◆ EXERCISE GOAL ◆
Among the records that follow, find the line with "(359, 163) = (217, 184): none -> brown can" and the line with "(489, 339) = (411, 489): brown". Set down those lines and all lines between them exactly, without adding anything.

◆ DATASET EXTRACT ◆

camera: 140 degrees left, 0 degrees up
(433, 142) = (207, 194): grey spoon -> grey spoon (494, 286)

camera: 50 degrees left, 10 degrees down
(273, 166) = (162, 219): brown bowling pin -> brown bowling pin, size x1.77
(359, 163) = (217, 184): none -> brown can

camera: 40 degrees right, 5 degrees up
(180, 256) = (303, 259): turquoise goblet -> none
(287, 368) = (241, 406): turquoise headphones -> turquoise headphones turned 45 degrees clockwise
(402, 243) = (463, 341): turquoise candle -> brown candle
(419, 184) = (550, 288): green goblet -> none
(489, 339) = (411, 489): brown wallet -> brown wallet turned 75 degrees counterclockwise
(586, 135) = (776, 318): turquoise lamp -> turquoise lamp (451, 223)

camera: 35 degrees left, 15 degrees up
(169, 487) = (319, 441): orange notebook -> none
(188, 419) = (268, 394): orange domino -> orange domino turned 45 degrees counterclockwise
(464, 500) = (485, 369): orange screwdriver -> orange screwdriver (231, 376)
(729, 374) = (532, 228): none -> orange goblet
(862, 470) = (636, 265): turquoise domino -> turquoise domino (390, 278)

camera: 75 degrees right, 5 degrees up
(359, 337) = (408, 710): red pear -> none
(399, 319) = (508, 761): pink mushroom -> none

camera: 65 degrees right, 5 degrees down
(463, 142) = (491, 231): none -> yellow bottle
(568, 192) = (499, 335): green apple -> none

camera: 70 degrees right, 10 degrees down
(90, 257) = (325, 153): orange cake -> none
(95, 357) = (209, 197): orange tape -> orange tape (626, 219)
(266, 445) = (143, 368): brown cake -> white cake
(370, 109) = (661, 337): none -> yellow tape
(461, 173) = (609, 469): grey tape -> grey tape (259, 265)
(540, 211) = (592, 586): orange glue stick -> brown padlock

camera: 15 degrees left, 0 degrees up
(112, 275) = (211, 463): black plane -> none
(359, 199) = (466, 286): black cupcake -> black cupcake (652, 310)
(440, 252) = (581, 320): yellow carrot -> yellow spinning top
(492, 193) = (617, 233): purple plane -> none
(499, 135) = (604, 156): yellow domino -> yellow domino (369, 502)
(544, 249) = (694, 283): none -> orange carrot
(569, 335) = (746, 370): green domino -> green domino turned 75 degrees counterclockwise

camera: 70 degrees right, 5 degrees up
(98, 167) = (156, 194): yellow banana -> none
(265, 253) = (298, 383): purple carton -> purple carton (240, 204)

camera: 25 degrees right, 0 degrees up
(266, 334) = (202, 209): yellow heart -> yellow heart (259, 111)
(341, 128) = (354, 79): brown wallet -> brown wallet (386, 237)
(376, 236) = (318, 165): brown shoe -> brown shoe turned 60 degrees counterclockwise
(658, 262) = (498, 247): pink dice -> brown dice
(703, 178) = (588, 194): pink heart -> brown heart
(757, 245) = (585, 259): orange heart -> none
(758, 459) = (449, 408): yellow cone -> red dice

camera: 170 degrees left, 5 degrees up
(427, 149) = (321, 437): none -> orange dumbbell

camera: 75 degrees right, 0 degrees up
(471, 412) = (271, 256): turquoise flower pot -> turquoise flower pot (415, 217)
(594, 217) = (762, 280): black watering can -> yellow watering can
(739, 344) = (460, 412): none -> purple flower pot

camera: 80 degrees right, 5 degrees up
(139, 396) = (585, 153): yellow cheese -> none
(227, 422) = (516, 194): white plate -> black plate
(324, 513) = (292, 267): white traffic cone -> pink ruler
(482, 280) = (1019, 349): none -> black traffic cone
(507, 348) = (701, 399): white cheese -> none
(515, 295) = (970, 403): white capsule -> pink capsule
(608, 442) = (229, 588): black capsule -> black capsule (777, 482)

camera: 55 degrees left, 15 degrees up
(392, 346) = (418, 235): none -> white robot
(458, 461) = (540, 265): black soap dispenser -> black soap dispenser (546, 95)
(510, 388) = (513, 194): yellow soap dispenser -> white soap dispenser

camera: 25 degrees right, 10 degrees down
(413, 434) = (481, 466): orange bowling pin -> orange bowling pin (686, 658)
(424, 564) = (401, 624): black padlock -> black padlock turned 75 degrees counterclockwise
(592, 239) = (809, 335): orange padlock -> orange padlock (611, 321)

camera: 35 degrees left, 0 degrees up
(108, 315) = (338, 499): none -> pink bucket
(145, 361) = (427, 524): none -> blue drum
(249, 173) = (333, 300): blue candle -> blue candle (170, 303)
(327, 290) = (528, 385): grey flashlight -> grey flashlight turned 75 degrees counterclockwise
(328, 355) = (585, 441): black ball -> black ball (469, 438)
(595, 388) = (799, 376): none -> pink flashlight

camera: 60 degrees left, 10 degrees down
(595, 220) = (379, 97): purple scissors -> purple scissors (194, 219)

◆ RESPONSE BELOW ◆
(359, 163) = (217, 184): none -> brown can

camera: 40 degrees right, 5 degrees up
(180, 256) = (303, 259): turquoise goblet -> none
(287, 368) = (241, 406): turquoise headphones -> turquoise headphones turned 45 degrees clockwise
(402, 243) = (463, 341): turquoise candle -> brown candle
(419, 184) = (550, 288): green goblet -> none
(489, 339) = (411, 489): brown wallet -> brown wallet turned 75 degrees counterclockwise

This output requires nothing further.